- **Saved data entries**
....................

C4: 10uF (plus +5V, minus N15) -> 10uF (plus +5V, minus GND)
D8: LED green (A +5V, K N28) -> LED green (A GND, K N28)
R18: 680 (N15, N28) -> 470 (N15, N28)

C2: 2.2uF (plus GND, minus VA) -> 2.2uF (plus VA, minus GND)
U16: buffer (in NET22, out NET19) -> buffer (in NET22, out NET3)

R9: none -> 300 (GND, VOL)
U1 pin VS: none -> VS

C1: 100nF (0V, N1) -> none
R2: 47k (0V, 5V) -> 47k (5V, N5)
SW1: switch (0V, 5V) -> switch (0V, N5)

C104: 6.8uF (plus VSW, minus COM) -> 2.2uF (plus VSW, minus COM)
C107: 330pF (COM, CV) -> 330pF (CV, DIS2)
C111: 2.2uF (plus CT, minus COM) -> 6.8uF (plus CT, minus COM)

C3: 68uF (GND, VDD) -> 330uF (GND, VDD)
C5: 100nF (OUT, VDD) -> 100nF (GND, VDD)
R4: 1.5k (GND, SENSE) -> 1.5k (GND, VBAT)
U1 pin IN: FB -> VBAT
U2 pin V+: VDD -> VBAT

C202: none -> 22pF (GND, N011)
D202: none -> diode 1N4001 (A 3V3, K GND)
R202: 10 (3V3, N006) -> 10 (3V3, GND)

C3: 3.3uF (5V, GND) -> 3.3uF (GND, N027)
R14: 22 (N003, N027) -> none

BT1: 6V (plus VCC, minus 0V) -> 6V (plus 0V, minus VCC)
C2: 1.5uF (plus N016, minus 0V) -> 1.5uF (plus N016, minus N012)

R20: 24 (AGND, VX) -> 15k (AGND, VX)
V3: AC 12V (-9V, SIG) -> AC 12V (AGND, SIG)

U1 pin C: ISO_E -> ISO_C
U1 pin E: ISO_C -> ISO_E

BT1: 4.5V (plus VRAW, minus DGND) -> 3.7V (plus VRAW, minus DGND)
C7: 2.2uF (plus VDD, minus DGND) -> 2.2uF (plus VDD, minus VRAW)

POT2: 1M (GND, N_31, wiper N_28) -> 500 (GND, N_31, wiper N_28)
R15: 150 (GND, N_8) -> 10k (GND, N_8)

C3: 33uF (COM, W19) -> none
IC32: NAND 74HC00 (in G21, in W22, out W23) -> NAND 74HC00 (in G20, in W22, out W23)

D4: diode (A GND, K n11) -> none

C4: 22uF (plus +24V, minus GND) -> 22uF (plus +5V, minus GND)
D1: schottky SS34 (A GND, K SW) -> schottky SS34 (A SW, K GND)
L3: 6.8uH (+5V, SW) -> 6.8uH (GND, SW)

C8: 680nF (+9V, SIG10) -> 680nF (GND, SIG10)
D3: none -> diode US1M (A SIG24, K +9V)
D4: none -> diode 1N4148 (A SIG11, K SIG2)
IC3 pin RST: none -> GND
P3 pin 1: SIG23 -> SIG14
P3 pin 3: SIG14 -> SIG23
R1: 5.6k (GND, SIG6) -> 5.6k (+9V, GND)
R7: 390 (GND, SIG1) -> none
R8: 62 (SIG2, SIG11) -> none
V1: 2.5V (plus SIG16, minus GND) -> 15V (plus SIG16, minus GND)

....................

Copy out, in full, each line above that has the word "diode" in it.

- **Written response**
D202: none -> diode 1N4001 (A 3V3, K GND)
D4: diode (A GND, K n11) -> none
D3: none -> diode US1M (A SIG24, K +9V)
D4: none -> diode 1N4148 (A SIG11, K SIG2)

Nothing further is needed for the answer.